— What is required —
Among the lines below, how many have the word "pink"? The reply is that number alone.

Object change descriptions:
----------------

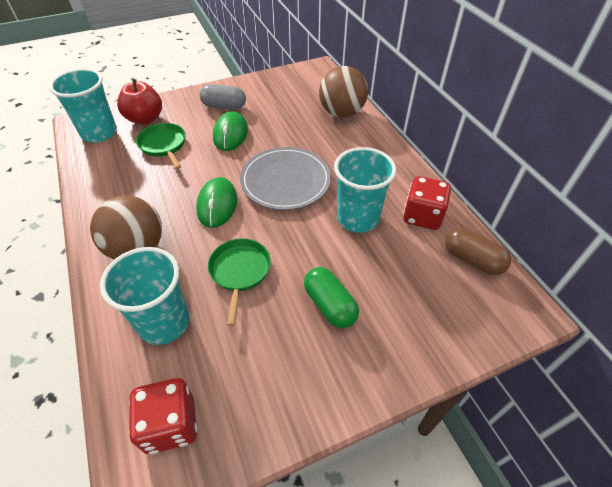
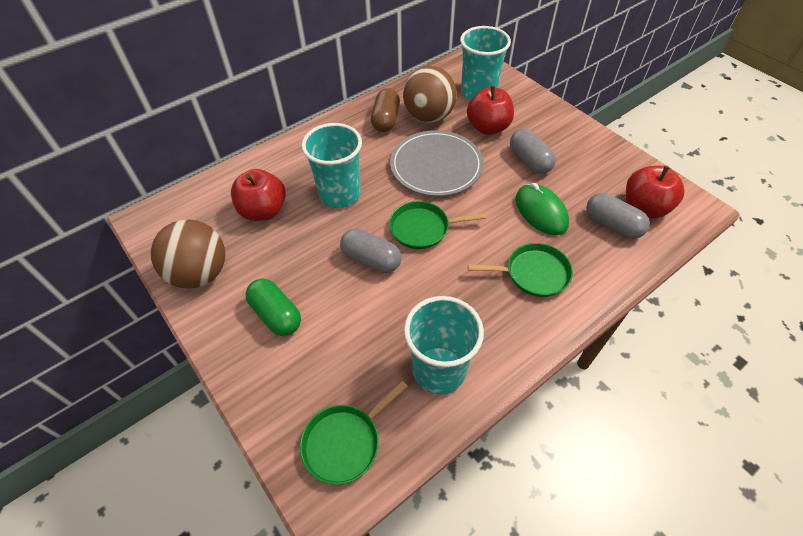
green mouse: 2 -> 1
green pan: 2 -> 3
grey capsule: 1 -> 3
red apple: 1 -> 3
red dice: 2 -> 0

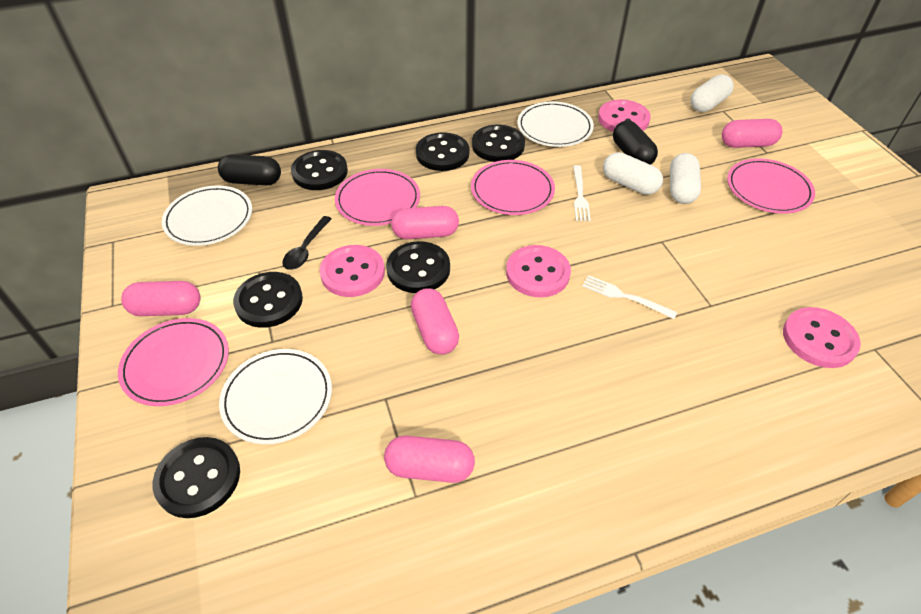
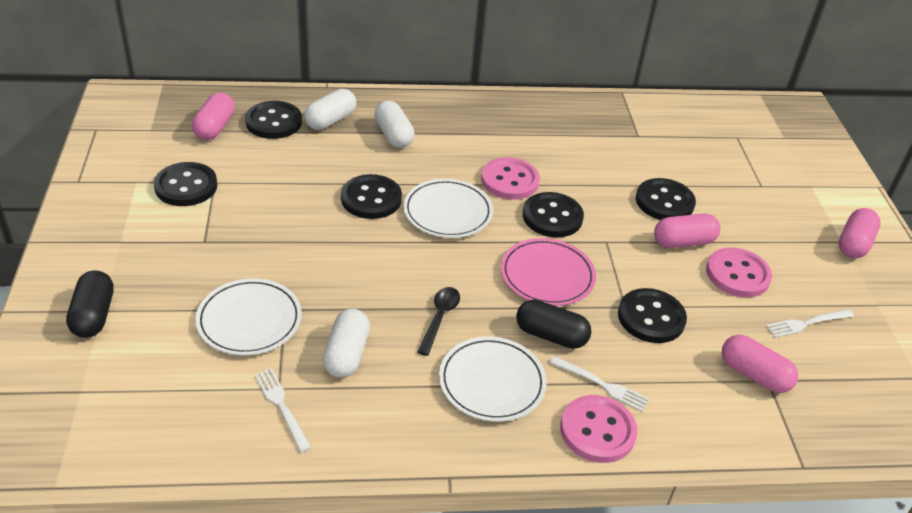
pink button: 4 -> 3
pink capsule: 5 -> 4
pink plate: 4 -> 1
white fork: 2 -> 3

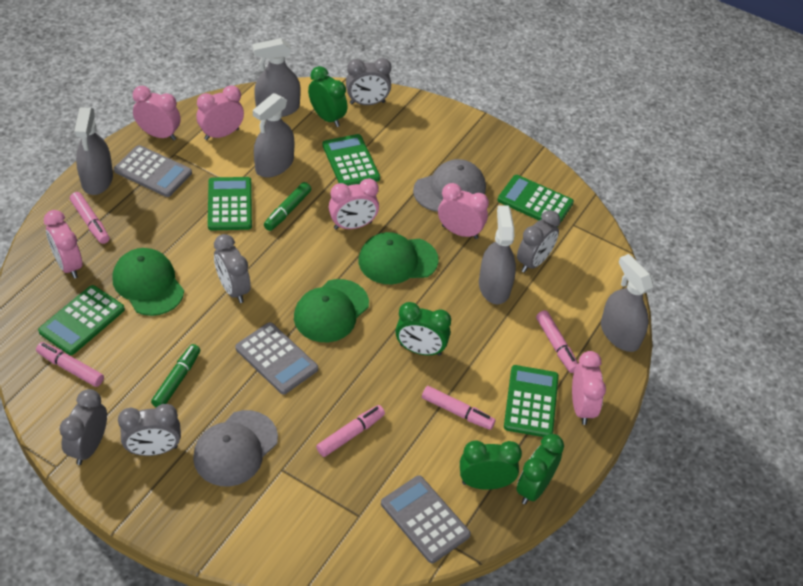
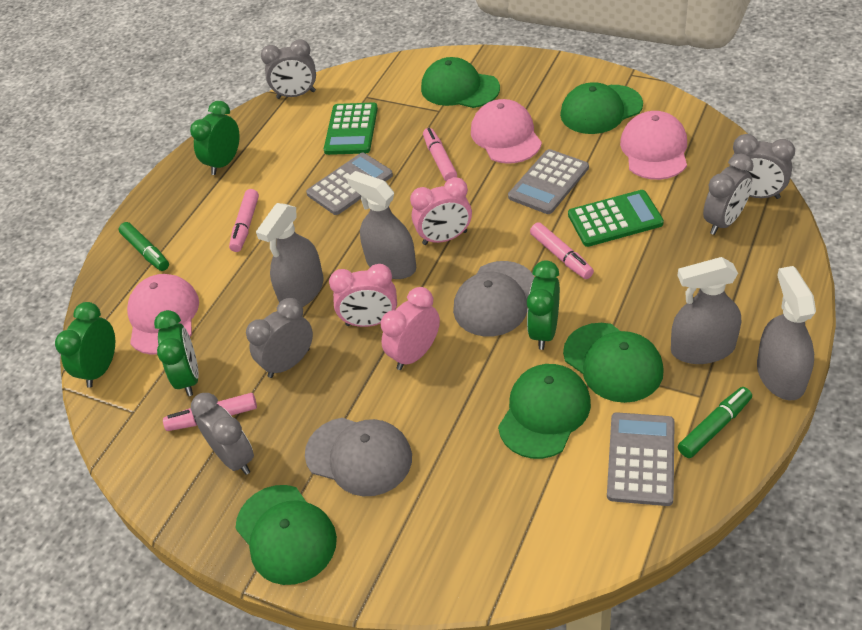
green calculator: 5 -> 2
green cap: 3 -> 5
grey spray bottle: 5 -> 4
pink cap: 0 -> 3
pink clock: 6 -> 3
pink marker: 5 -> 4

----------------

— Exercise response —
6